:: RECORDS

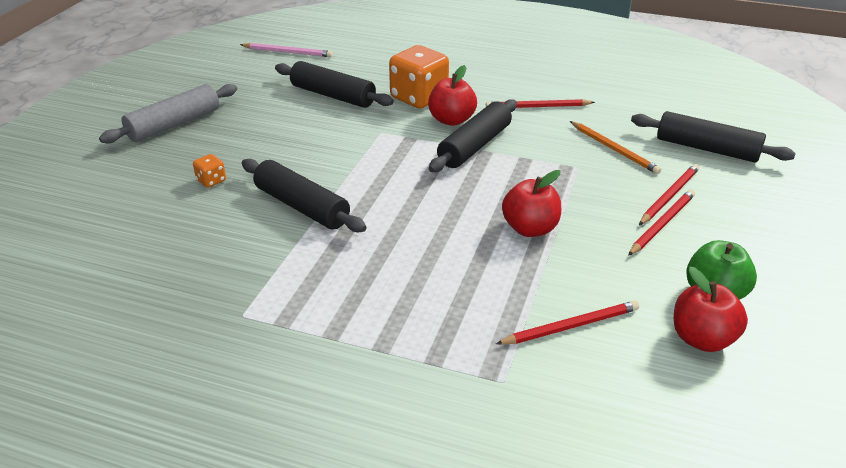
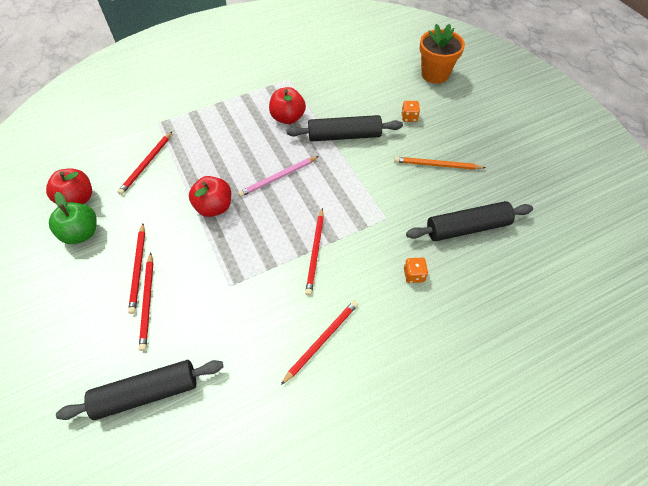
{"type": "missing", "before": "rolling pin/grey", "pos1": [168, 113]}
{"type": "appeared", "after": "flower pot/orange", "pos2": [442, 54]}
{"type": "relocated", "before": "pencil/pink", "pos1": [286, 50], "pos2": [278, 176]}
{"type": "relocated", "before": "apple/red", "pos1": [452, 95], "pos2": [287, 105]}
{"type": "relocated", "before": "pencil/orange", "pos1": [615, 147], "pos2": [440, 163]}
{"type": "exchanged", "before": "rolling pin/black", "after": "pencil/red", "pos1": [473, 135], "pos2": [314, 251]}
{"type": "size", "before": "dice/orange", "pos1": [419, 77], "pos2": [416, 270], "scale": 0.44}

::::

In the entries above, find each line with the word "rolling" and show it.

{"type": "missing", "before": "rolling pin/grey", "pos1": [168, 113]}
{"type": "exchanged", "before": "rolling pin/black", "after": "pencil/red", "pos1": [473, 135], "pos2": [314, 251]}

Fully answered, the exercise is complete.